(Stored items from a collection)
Content starts
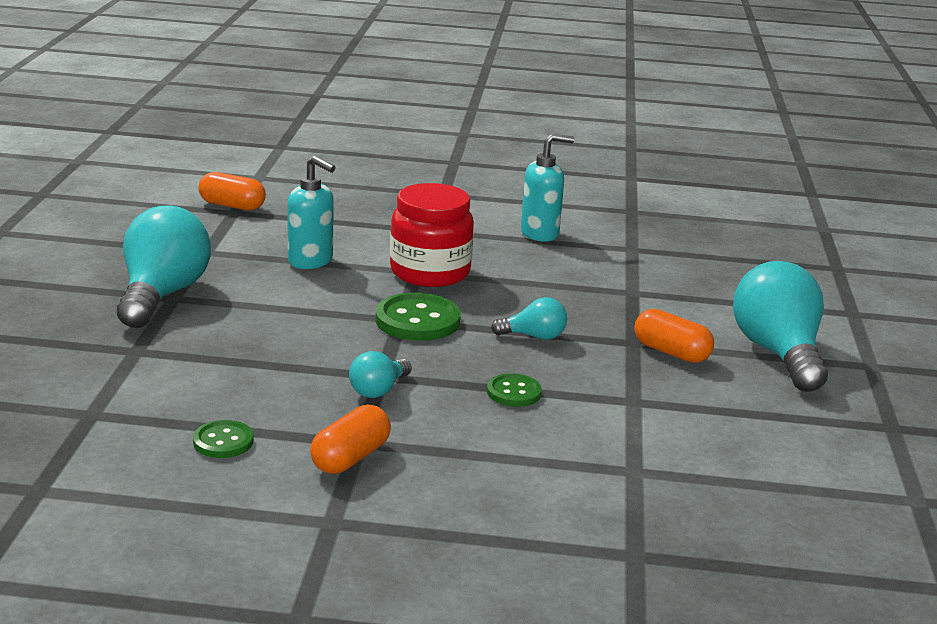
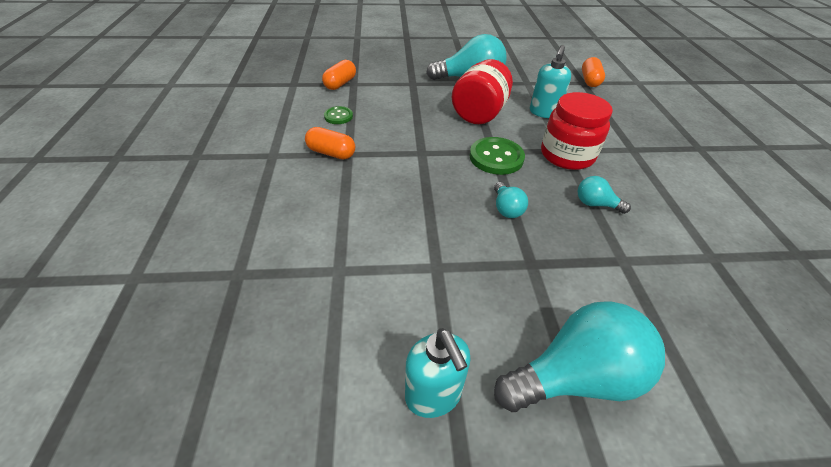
camera: 80 degrees right, 20 degrees up
(287, 309) = (479, 114): none -> red jar
(378, 390) = (404, 153): turquoise light bulb -> turquoise light bulb (595, 204)
(513, 392) = (423, 205): green button -> none
(540, 234) = (683, 200): turquoise soap dispenser -> turquoise soap dispenser (433, 395)
(671, 352) = (528, 289): orange capsule -> orange capsule (340, 84)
Content ends
▶ _WHAT THIS TASK INVOLVES_
Print the data above in full and exactly as it appears, skipping the pictures.

▶ _ANSWER SPACE_
camera: 80 degrees right, 20 degrees up
(287, 309) = (479, 114): none -> red jar
(378, 390) = (404, 153): turquoise light bulb -> turquoise light bulb (595, 204)
(513, 392) = (423, 205): green button -> none
(540, 234) = (683, 200): turquoise soap dispenser -> turquoise soap dispenser (433, 395)
(671, 352) = (528, 289): orange capsule -> orange capsule (340, 84)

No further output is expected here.